→ Your objective
All lines from the one containing "yellow pyramid: 1 -> 0" down to the one containing "purple ruler: 0 -> 1", both ends included, are to be given again exactly; omit the rest of the listing below.

→ Provided data
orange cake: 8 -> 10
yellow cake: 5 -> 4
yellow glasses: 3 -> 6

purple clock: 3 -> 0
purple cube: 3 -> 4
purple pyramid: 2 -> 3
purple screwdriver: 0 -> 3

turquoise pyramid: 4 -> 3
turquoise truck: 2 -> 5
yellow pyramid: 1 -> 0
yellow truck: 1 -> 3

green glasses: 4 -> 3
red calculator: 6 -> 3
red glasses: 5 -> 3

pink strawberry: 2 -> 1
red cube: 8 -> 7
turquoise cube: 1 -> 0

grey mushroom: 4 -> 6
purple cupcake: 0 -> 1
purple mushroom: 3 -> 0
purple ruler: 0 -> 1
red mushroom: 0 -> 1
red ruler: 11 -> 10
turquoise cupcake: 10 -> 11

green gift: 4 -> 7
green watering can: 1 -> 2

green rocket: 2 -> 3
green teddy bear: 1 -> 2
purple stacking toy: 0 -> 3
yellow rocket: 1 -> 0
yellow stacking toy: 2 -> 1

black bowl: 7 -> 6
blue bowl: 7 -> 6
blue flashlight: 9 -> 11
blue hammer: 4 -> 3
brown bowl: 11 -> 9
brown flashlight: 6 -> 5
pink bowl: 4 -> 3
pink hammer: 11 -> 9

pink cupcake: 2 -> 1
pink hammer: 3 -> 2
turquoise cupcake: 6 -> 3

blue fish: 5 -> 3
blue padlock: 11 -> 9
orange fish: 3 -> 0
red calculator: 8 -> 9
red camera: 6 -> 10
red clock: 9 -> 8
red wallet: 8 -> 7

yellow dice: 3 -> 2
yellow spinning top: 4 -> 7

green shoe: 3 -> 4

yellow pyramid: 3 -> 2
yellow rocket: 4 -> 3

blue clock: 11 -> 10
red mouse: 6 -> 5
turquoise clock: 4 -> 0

→ Solution for this exercise
yellow pyramid: 1 -> 0
yellow truck: 1 -> 3

green glasses: 4 -> 3
red calculator: 6 -> 3
red glasses: 5 -> 3

pink strawberry: 2 -> 1
red cube: 8 -> 7
turquoise cube: 1 -> 0

grey mushroom: 4 -> 6
purple cupcake: 0 -> 1
purple mushroom: 3 -> 0
purple ruler: 0 -> 1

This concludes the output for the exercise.